(INPUT DATA Opens)
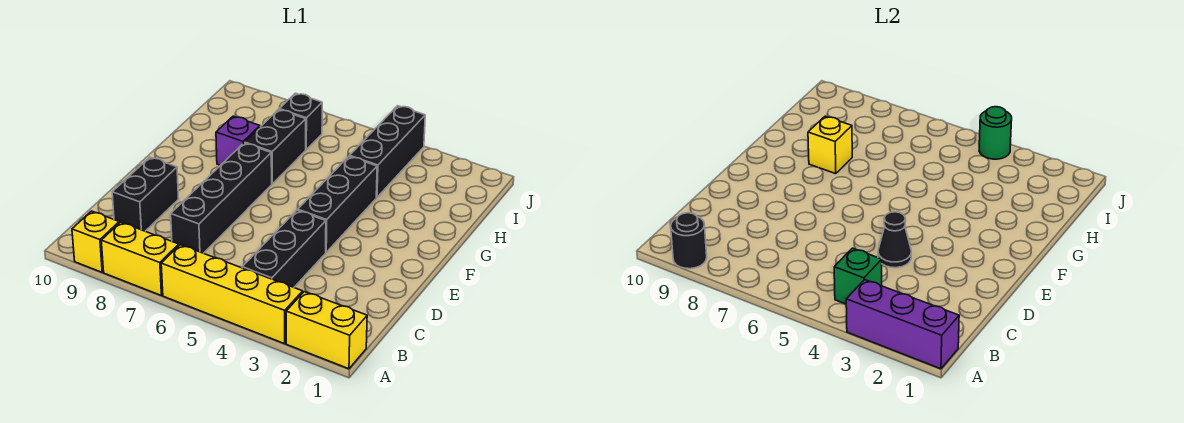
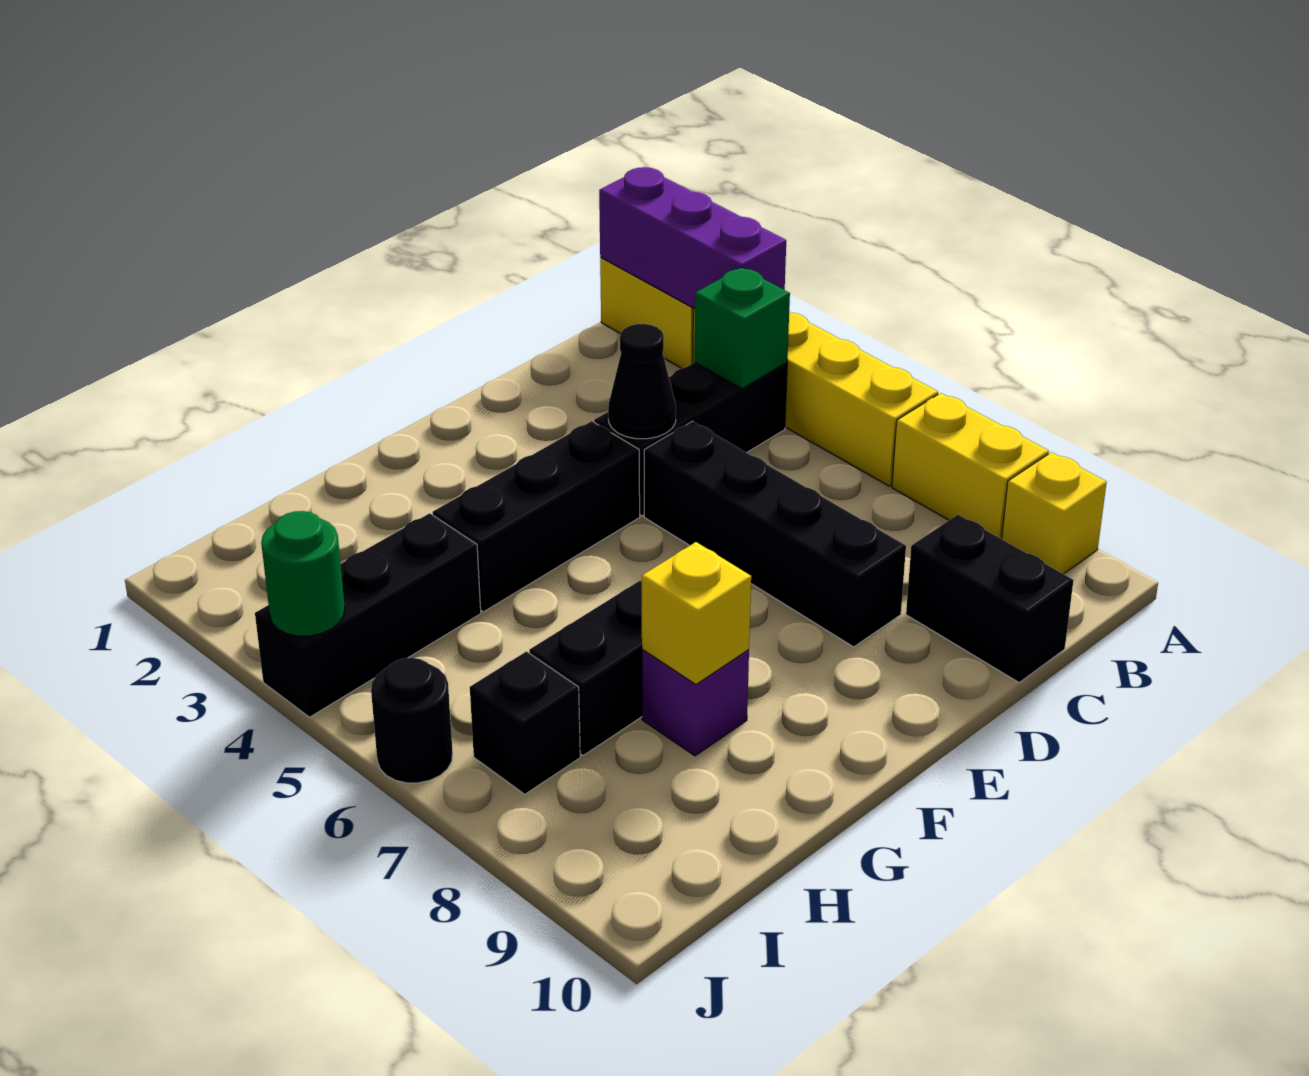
black round brick A9 level 2 -> black round brick J6 level 1
black brick C7:F7 level 1 -> black brick D5:D8 level 1
black brick C9:D9 level 1 -> black brick C9:C10 level 1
(INPUT DATA Closes)
Set the data above down again exactly as given, with no pictures.

**RESPONSE TO THIS TASK:**
black round brick A9 level 2 -> black round brick J6 level 1
black brick C7:F7 level 1 -> black brick D5:D8 level 1
black brick C9:D9 level 1 -> black brick C9:C10 level 1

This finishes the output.